▸ REQUIRED ACTION:
Below are some entries. Copy each line that holds the string "none".

Scene images with change listings:
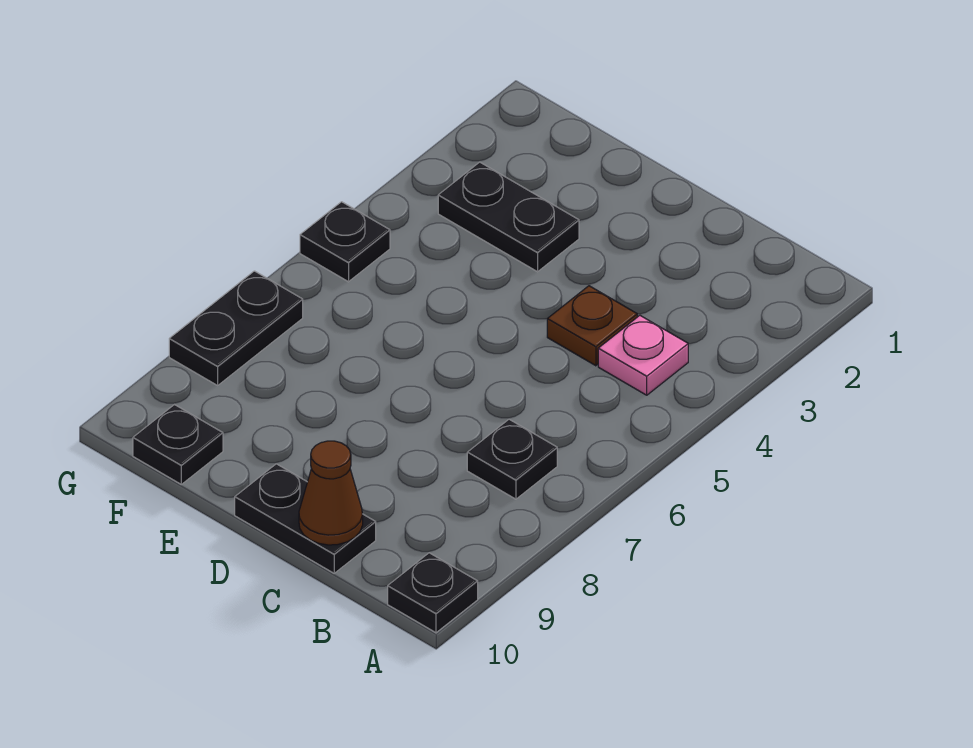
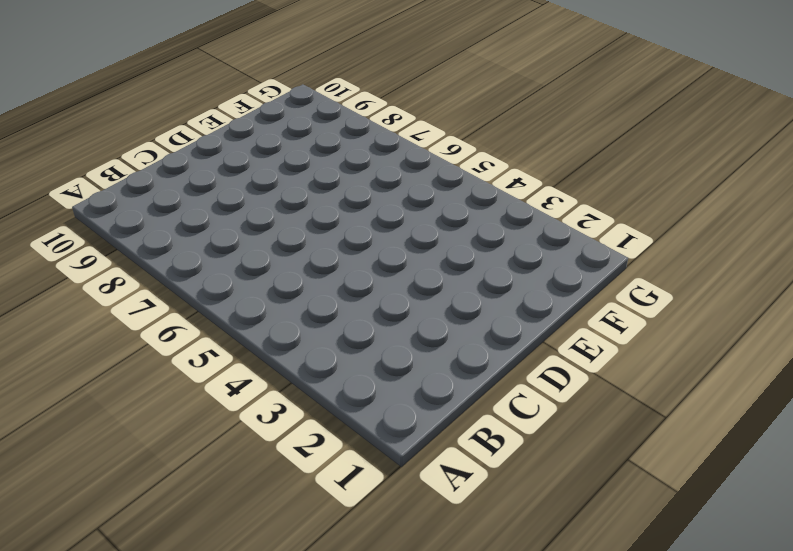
none -> black plate A10 level 1
none -> pink plate B4 level 1

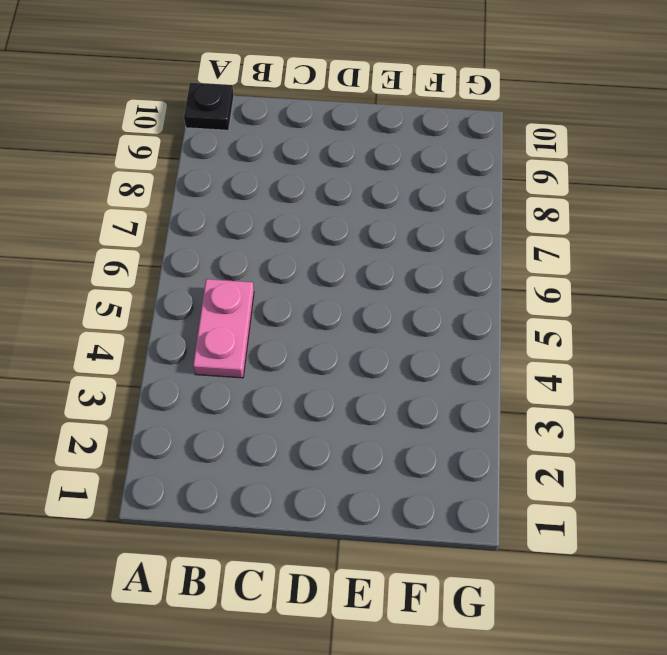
pink plate B4:B5 level 1 -> pink plate B4 level 1
none -> black plate B7 level 1
none -> brown plate C4 level 1

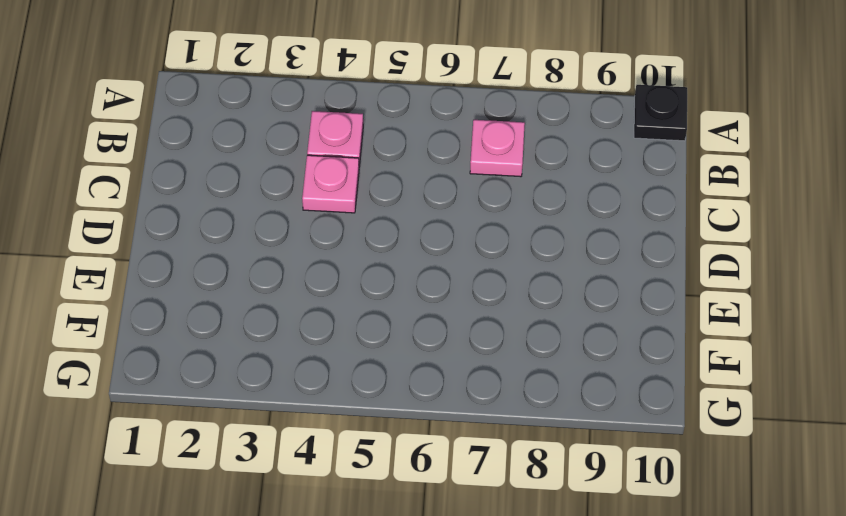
pink plate B7 level 1 -> black plate B7 level 1
pink plate C4 level 1 -> brown plate C4 level 1
none -> black plate C10:D10 level 1
none -> black plate E3:F3 level 1

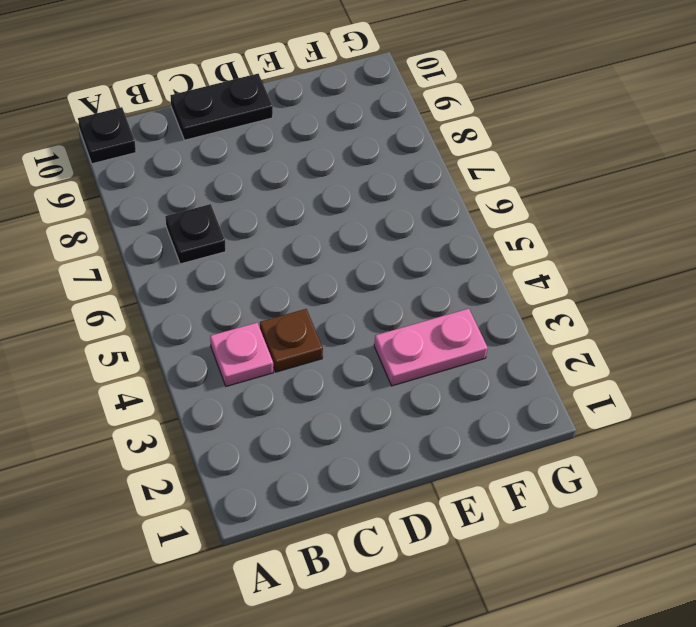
pink plate E3:F3 level 1 -> black plate E3:F3 level 1
none -> black plate F10 level 1
none -> black plate G5 level 1

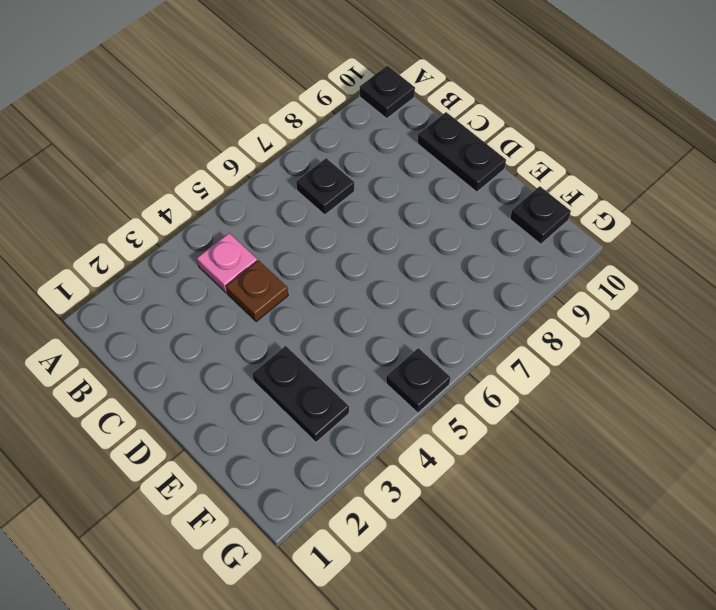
none -> black plate G7:G8 level 1
none -> brown cone C10 level 2

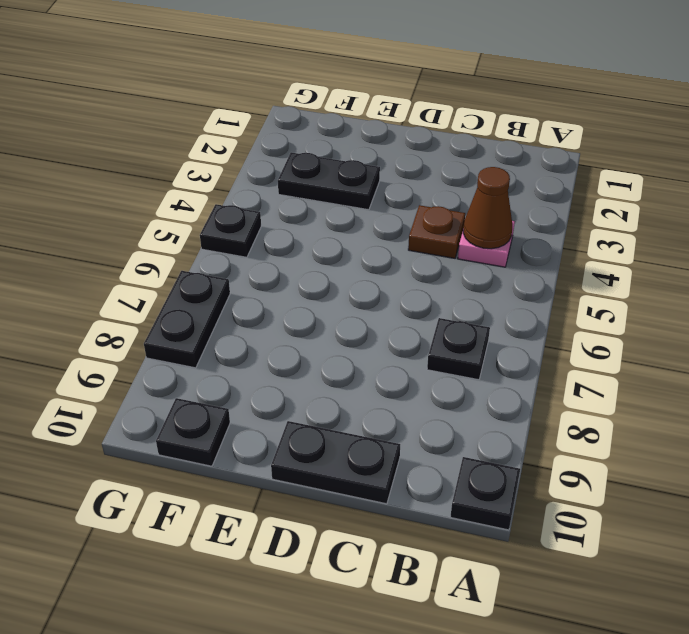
brown cone B4 level 2 -> brown cone C10 level 2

▸ ANSWER BOX:
none -> black plate A10 level 1
none -> pink plate B4 level 1
none -> black plate B7 level 1
none -> brown plate C4 level 1
none -> black plate C10:D10 level 1
none -> black plate E3:F3 level 1
none -> black plate F10 level 1
none -> black plate G5 level 1
none -> black plate G7:G8 level 1
none -> brown cone C10 level 2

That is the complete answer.